What to work on: Leaving out only the pictures, write out all the entries exactly.

━━ Dataset excerpts ━━

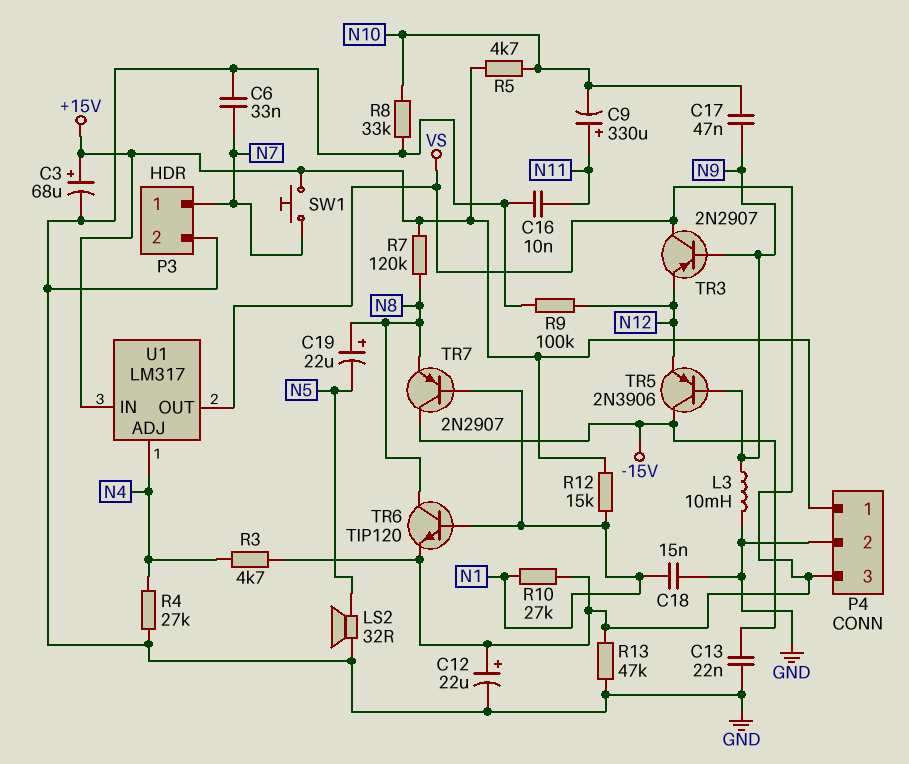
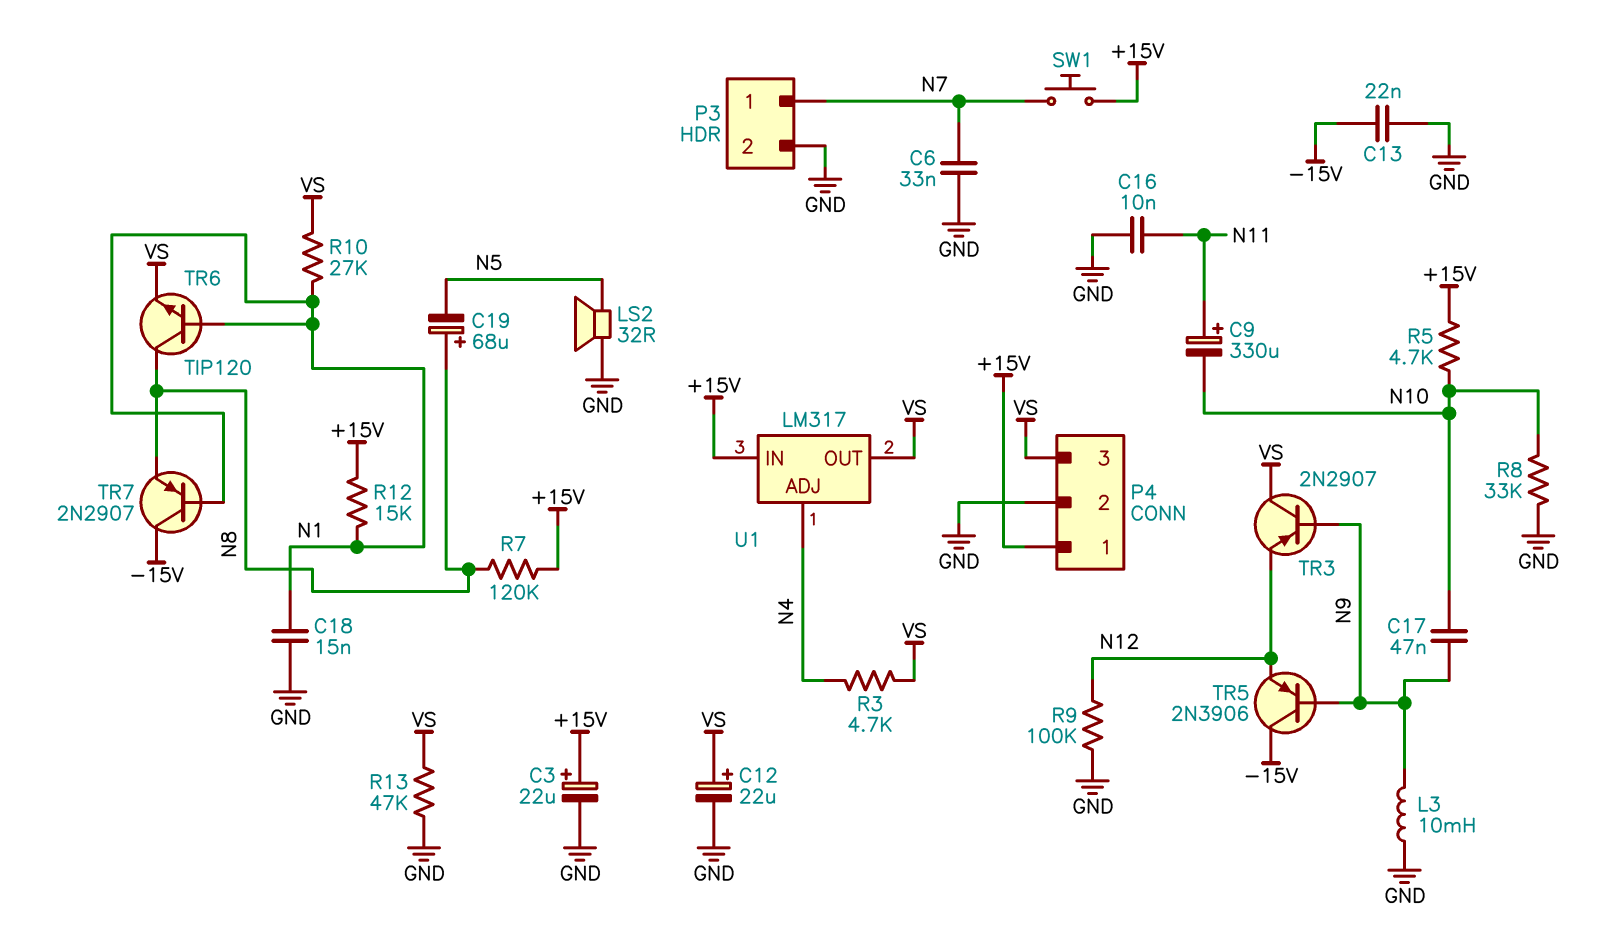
C3: 68uF (plus +15V, minus GND) -> 22uF (plus +15V, minus GND)
C19: 22uF (plus N8, minus N5) -> 68uF (plus N8, minus N5)
R4: 27k (GND, N4) -> none

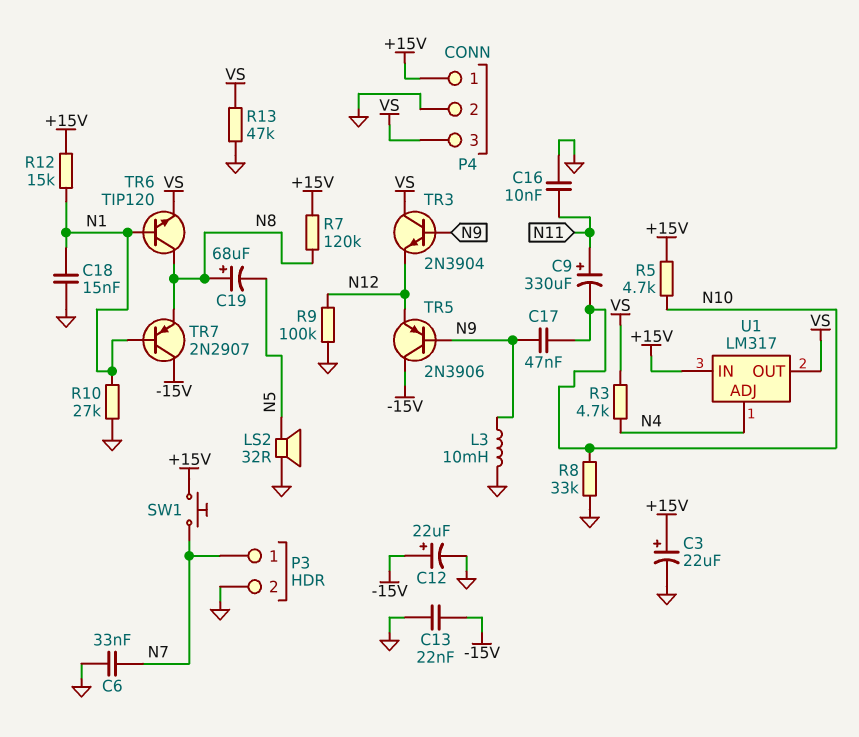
C12: 22uF (plus VS, minus GND) -> 22uF (plus -15V, minus GND)
R10: 27k (N1, VS) -> 27k (GND, N1)
TR3: PNP 2N2907 (B N9, C VS, E N12) -> NPN 2N3904 (B N9, C VS, E N12)

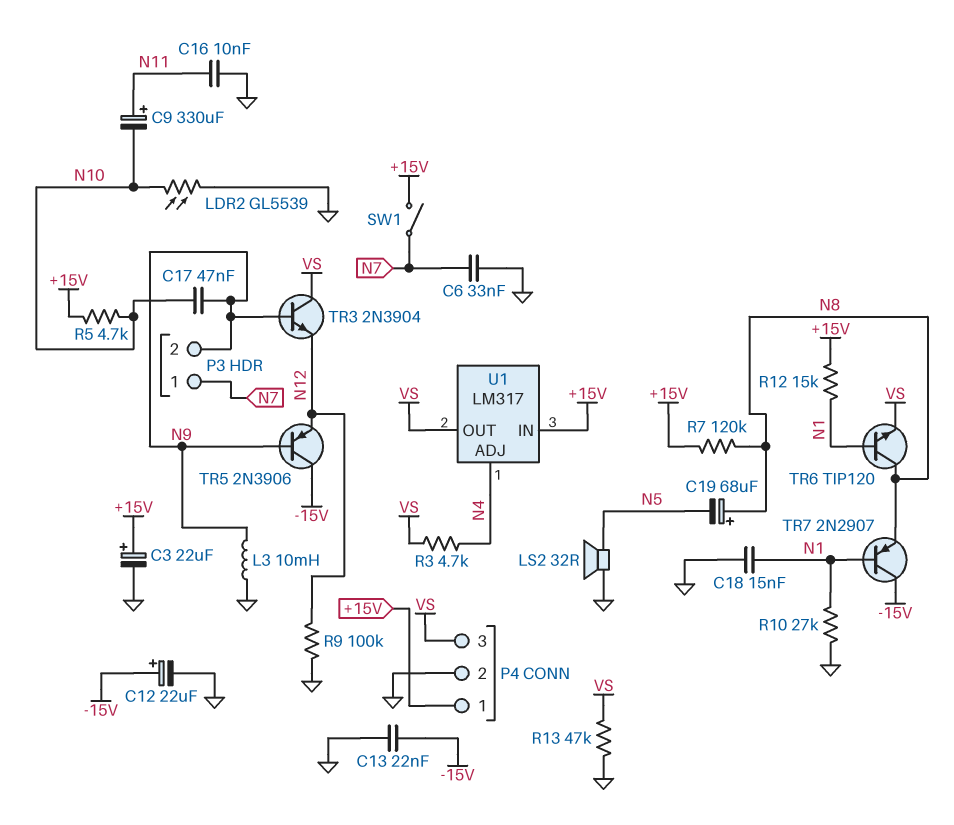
LDR2: none -> GL5539 (GND, N10)
P3 pin 2: GND -> N9
R8: 33k (GND, N10) -> none
SW1: button (+15V, N7) -> switch (+15V, N7)

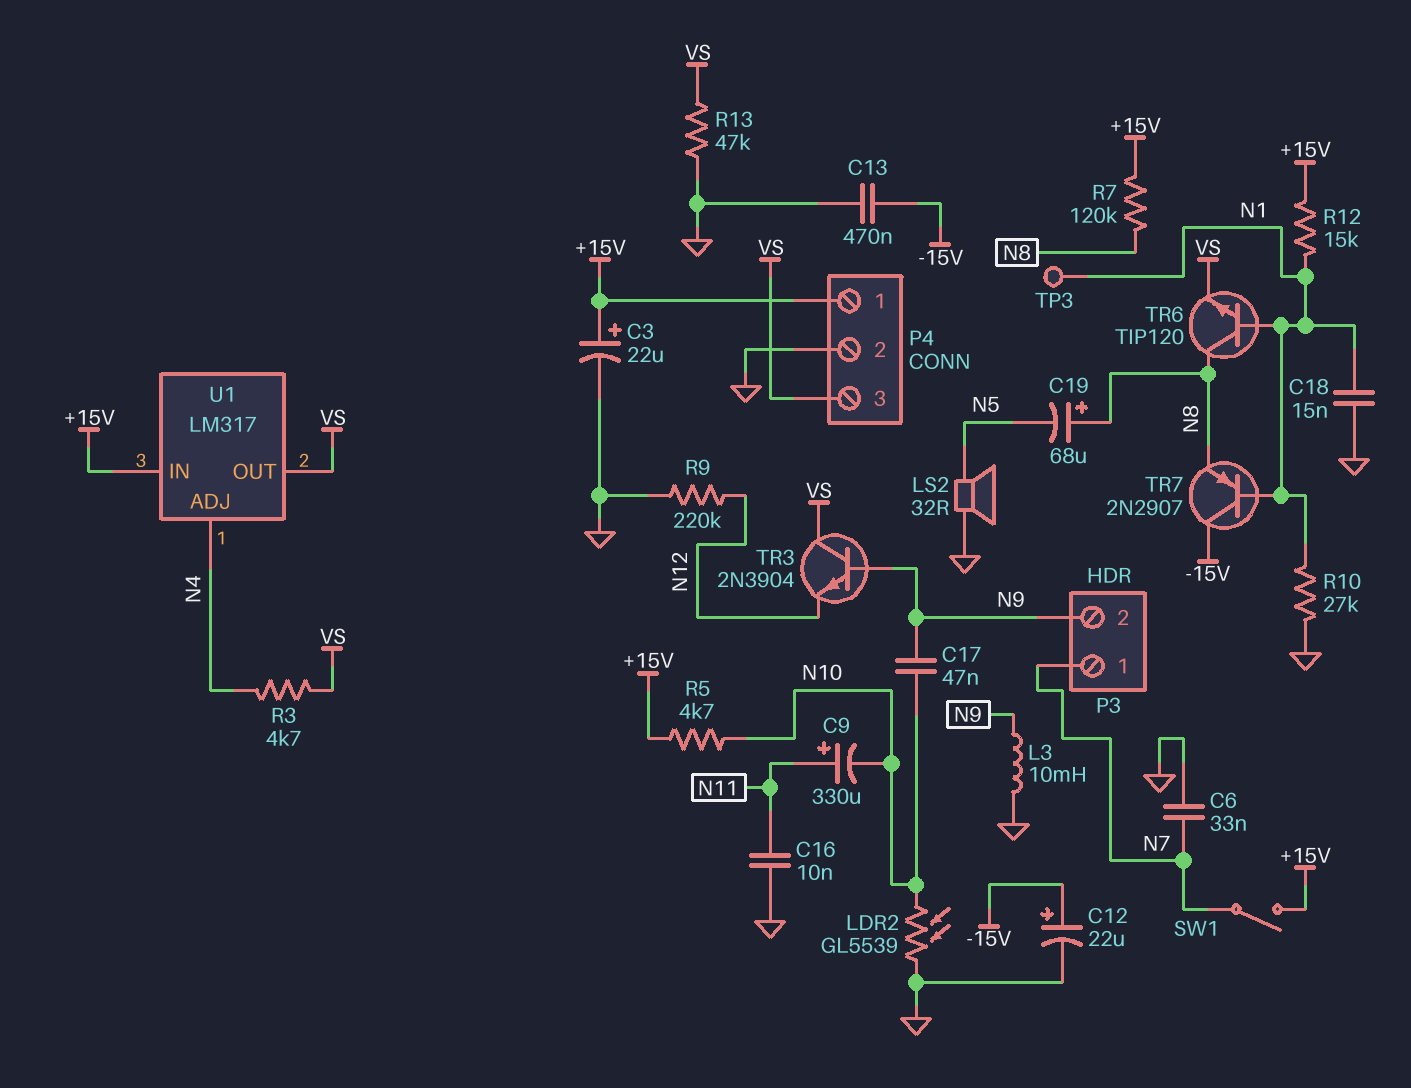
C13: 22nF (-15V, GND) -> 470nF (-15V, GND)
R9: 100k (GND, N12) -> 220k (GND, N12)
TP3: none -> test point (N1)
TR5: PNP 2N3906 (B N9, C -15V, E N12) -> none

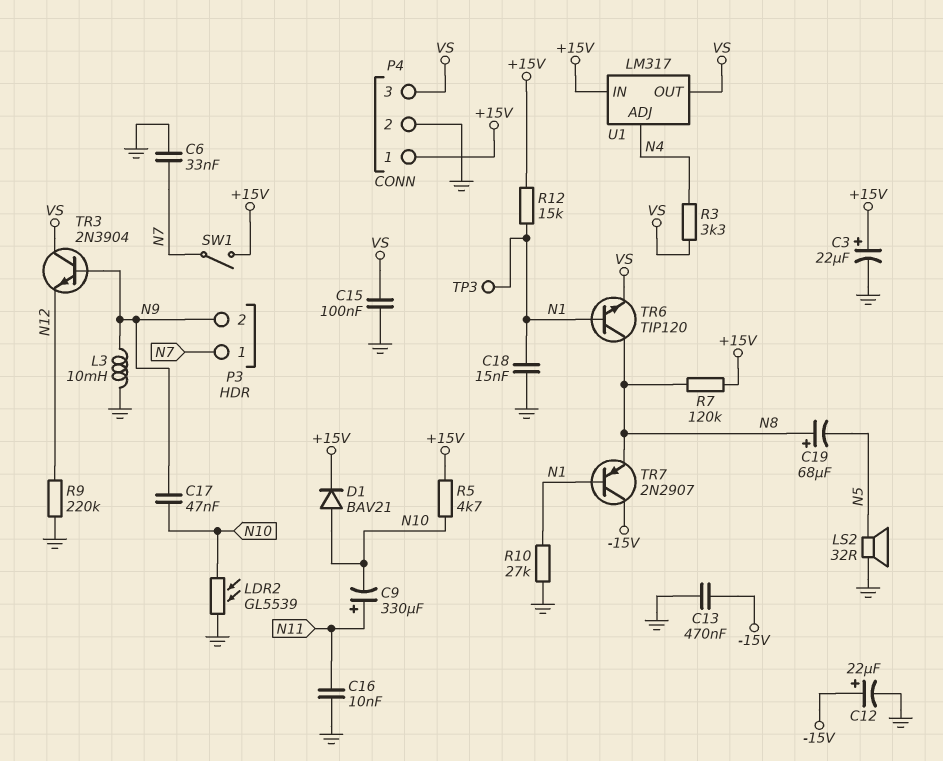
C15: none -> 100nF (GND, VS)
D1: none -> diode BAV21 (A N10, K +15V)
R3: 4.7k (N4, VS) -> 3.3k (N4, VS)
R13: 47k (GND, VS) -> none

━━━

Solved exercise:
C3: 68uF (plus +15V, minus GND) -> 22uF (plus +15V, minus GND)
C19: 22uF (plus N8, minus N5) -> 68uF (plus N8, minus N5)
R4: 27k (GND, N4) -> none

C12: 22uF (plus VS, minus GND) -> 22uF (plus -15V, minus GND)
R10: 27k (N1, VS) -> 27k (GND, N1)
TR3: PNP 2N2907 (B N9, C VS, E N12) -> NPN 2N3904 (B N9, C VS, E N12)

LDR2: none -> GL5539 (GND, N10)
P3 pin 2: GND -> N9
R8: 33k (GND, N10) -> none
SW1: button (+15V, N7) -> switch (+15V, N7)

C13: 22nF (-15V, GND) -> 470nF (-15V, GND)
R9: 100k (GND, N12) -> 220k (GND, N12)
TP3: none -> test point (N1)
TR5: PNP 2N3906 (B N9, C -15V, E N12) -> none

C15: none -> 100nF (GND, VS)
D1: none -> diode BAV21 (A N10, K +15V)
R3: 4.7k (N4, VS) -> 3.3k (N4, VS)
R13: 47k (GND, VS) -> none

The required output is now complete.